Recorded information

--

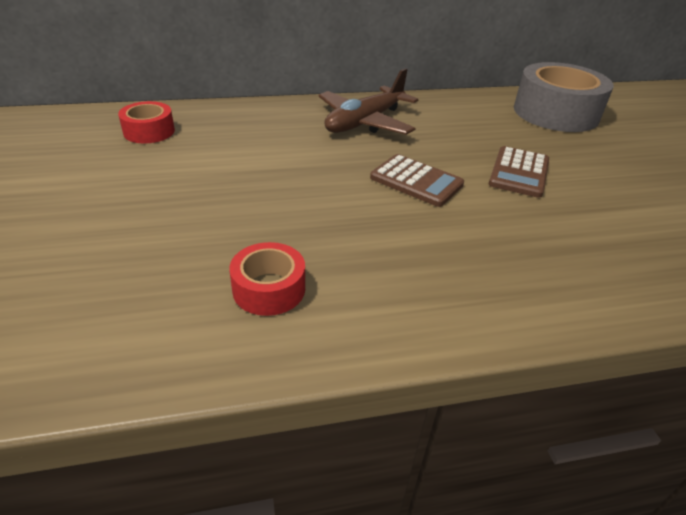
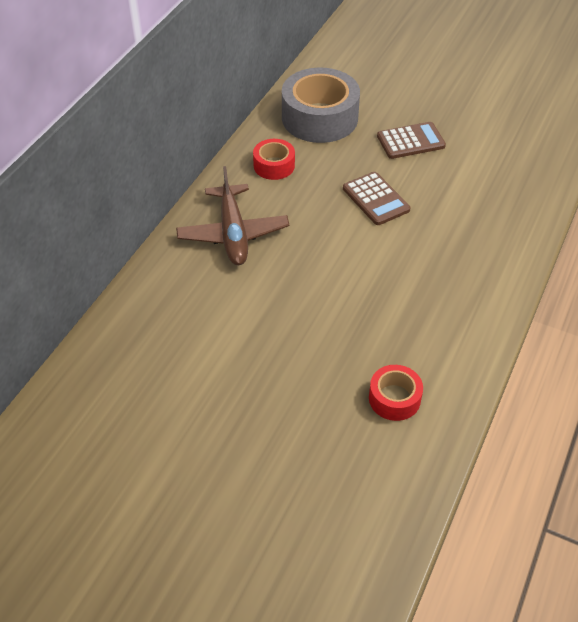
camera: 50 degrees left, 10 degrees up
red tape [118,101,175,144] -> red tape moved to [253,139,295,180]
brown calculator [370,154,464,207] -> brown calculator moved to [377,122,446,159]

--

What to produce
Only the pictures should be left out; the rest of the material above must be repeated exactly.

Task answer
camera: 50 degrees left, 10 degrees up
red tape [118,101,175,144] -> red tape moved to [253,139,295,180]
brown calculator [370,154,464,207] -> brown calculator moved to [377,122,446,159]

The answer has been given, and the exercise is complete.